__EXERCISE DATA__
"""
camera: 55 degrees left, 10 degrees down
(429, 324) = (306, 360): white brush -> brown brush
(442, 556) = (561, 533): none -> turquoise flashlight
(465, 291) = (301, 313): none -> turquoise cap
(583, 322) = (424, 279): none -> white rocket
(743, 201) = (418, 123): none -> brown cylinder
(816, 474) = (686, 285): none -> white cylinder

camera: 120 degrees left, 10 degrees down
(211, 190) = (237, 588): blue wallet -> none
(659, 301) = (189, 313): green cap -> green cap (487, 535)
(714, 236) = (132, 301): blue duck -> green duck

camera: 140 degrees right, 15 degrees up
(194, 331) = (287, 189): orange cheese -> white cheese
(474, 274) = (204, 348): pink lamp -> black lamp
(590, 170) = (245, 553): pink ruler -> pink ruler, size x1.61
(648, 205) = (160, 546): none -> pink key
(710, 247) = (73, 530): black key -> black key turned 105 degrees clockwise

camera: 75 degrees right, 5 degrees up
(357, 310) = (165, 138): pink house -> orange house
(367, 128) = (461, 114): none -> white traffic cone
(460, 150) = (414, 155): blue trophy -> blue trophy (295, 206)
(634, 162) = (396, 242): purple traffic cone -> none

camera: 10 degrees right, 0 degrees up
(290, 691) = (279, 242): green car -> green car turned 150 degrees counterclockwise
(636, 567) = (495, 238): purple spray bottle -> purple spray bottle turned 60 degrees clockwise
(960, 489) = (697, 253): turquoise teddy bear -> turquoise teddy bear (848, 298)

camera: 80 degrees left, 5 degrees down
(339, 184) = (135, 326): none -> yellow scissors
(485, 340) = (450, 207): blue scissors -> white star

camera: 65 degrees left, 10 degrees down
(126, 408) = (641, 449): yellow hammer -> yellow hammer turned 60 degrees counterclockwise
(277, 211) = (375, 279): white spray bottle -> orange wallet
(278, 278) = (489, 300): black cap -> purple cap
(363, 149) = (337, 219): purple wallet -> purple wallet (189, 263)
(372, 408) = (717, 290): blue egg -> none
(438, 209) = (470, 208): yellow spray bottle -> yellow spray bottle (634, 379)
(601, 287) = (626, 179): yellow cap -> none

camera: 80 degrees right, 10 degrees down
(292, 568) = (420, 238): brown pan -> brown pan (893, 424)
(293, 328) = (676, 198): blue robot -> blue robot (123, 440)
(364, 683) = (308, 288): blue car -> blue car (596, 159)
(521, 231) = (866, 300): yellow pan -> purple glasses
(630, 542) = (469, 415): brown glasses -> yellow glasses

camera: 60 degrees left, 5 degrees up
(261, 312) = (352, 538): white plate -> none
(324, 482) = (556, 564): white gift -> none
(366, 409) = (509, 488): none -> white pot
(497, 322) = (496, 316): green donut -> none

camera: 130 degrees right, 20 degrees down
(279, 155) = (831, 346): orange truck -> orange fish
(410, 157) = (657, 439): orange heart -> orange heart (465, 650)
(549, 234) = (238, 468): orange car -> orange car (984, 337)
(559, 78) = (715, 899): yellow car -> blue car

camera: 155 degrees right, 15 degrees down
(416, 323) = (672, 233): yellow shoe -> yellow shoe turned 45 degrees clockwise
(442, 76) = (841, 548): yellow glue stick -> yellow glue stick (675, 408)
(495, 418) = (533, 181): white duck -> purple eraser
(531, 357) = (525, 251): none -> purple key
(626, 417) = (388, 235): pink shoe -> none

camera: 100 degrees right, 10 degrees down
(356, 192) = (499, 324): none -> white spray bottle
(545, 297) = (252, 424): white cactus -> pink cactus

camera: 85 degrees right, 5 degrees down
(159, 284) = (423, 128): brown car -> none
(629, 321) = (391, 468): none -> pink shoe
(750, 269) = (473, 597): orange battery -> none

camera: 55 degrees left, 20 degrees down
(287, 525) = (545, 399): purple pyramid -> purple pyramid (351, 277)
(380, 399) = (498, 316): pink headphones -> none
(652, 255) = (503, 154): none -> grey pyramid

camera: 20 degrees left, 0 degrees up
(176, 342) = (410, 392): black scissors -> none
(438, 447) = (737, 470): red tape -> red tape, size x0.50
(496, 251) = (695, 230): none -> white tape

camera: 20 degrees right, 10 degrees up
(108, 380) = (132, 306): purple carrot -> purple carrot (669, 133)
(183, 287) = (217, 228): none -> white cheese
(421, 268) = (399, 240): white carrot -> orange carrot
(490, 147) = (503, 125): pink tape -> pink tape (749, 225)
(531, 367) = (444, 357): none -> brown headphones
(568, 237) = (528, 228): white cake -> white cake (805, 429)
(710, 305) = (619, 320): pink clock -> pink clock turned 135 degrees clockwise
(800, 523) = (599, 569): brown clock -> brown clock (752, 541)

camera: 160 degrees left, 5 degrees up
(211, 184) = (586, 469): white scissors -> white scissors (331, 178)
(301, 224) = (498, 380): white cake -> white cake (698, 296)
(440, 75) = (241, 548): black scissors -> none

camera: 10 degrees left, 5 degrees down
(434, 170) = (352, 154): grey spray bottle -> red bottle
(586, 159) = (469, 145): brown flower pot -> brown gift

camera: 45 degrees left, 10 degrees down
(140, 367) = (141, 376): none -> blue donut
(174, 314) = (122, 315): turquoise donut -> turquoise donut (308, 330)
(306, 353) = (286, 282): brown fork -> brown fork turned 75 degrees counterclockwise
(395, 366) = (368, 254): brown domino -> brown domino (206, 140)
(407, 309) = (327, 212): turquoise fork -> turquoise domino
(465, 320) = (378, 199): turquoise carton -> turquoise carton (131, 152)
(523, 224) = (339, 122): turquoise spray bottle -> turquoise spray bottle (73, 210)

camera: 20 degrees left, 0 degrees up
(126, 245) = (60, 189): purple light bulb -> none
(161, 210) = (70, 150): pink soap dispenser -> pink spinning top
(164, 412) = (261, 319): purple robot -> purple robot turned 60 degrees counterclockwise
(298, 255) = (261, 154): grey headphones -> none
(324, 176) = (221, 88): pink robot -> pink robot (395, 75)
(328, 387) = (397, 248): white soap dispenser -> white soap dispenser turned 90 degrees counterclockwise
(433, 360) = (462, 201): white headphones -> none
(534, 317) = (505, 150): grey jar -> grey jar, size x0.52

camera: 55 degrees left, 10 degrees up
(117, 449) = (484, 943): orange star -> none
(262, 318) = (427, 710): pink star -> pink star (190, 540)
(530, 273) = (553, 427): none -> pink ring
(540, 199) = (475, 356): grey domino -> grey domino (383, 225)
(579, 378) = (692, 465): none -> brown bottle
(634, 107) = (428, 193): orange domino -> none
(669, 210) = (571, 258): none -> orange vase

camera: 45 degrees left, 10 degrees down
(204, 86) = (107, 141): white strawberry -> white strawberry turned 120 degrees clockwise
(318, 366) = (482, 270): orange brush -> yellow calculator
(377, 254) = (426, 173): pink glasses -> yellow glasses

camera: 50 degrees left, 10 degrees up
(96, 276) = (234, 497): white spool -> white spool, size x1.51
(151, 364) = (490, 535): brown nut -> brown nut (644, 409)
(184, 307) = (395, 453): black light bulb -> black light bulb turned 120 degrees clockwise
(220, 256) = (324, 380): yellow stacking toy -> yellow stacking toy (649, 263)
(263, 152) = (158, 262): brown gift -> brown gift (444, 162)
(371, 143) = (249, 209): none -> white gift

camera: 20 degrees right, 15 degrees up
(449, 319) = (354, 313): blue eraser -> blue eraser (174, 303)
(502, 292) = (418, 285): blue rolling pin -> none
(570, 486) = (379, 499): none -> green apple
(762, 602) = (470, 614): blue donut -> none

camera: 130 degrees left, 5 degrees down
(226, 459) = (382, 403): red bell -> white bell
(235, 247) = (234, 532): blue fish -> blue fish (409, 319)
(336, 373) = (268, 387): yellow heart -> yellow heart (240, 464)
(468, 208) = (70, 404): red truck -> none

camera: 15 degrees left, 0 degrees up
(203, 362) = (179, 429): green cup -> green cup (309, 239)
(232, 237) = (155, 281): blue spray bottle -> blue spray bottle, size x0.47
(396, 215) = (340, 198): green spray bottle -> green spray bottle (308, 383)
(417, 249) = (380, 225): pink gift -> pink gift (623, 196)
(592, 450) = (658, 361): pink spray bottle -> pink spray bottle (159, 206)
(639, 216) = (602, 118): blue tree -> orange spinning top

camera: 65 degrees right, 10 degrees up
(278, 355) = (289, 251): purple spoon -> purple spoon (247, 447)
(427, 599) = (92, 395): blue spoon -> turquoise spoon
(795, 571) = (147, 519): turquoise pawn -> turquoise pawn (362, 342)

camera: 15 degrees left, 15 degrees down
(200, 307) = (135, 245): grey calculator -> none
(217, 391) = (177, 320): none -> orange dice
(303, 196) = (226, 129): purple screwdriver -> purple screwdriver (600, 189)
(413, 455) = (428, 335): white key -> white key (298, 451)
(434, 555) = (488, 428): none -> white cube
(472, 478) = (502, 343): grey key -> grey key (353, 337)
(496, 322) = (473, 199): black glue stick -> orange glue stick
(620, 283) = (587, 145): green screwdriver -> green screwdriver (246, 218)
"""
__EXERCISE__
Here the output must be the lines above from the line with "(263, 152) = (158, 262): brown" to the line with "(413, 455) = (428, 335): white", both included, duplicated word for word and nothing else.

__REPLY__
(263, 152) = (158, 262): brown gift -> brown gift (444, 162)
(371, 143) = (249, 209): none -> white gift

camera: 20 degrees right, 15 degrees up
(449, 319) = (354, 313): blue eraser -> blue eraser (174, 303)
(502, 292) = (418, 285): blue rolling pin -> none
(570, 486) = (379, 499): none -> green apple
(762, 602) = (470, 614): blue donut -> none

camera: 130 degrees left, 5 degrees down
(226, 459) = (382, 403): red bell -> white bell
(235, 247) = (234, 532): blue fish -> blue fish (409, 319)
(336, 373) = (268, 387): yellow heart -> yellow heart (240, 464)
(468, 208) = (70, 404): red truck -> none

camera: 15 degrees left, 0 degrees up
(203, 362) = (179, 429): green cup -> green cup (309, 239)
(232, 237) = (155, 281): blue spray bottle -> blue spray bottle, size x0.47
(396, 215) = (340, 198): green spray bottle -> green spray bottle (308, 383)
(417, 249) = (380, 225): pink gift -> pink gift (623, 196)
(592, 450) = (658, 361): pink spray bottle -> pink spray bottle (159, 206)
(639, 216) = (602, 118): blue tree -> orange spinning top

camera: 65 degrees right, 10 degrees up
(278, 355) = (289, 251): purple spoon -> purple spoon (247, 447)
(427, 599) = (92, 395): blue spoon -> turquoise spoon
(795, 571) = (147, 519): turquoise pawn -> turquoise pawn (362, 342)

camera: 15 degrees left, 15 degrees down
(200, 307) = (135, 245): grey calculator -> none
(217, 391) = (177, 320): none -> orange dice
(303, 196) = (226, 129): purple screwdriver -> purple screwdriver (600, 189)
(413, 455) = (428, 335): white key -> white key (298, 451)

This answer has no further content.